TO DO: Your copy of the listing must be exact and must hold no images.

*** INFORMATION SUPPLIED ***

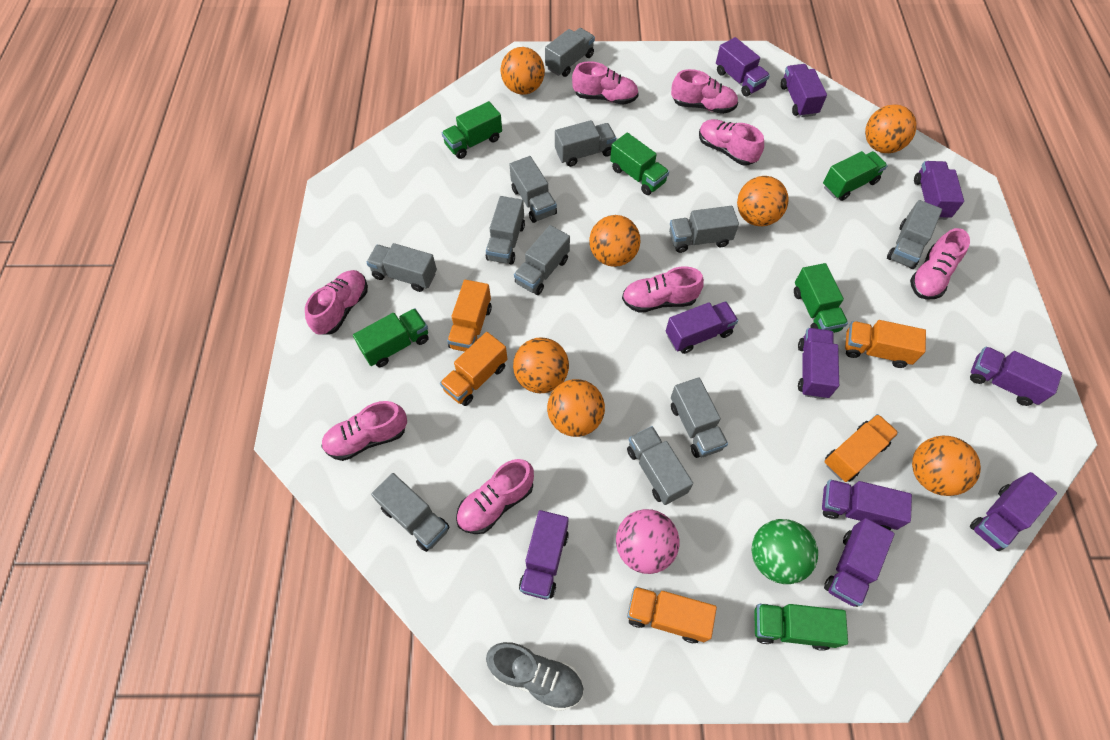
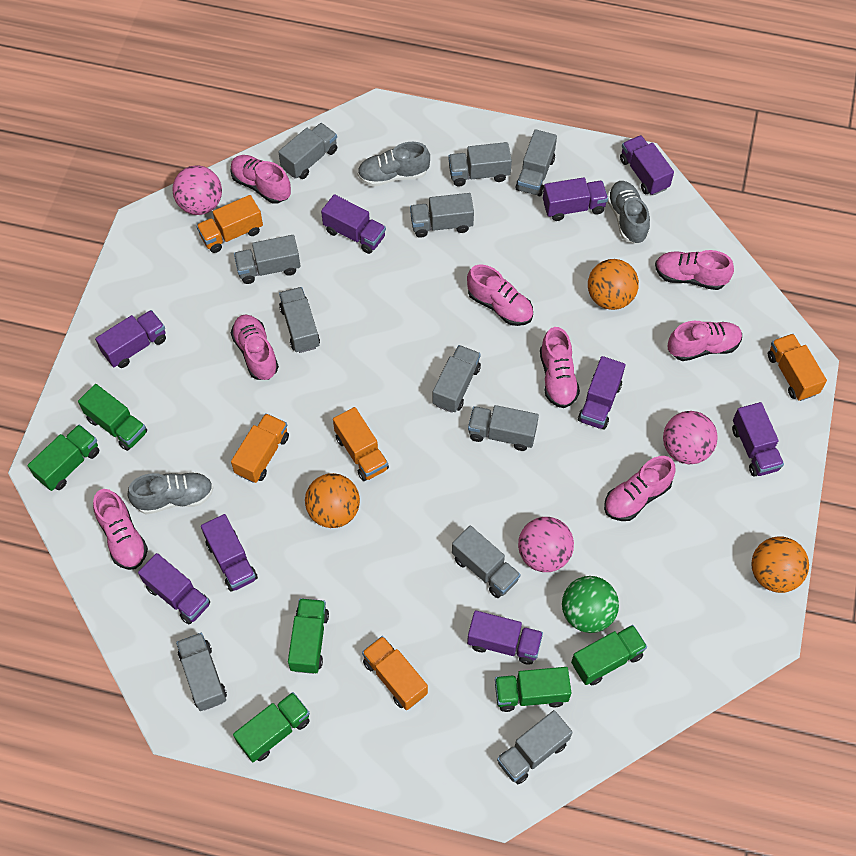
grey shoe: 1 -> 3
orange ball: 7 -> 3
pink ball: 1 -> 3
purple truck: 10 -> 9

***

ANSWER TO THIS TASK:
grey shoe: 1 -> 3
orange ball: 7 -> 3
pink ball: 1 -> 3
purple truck: 10 -> 9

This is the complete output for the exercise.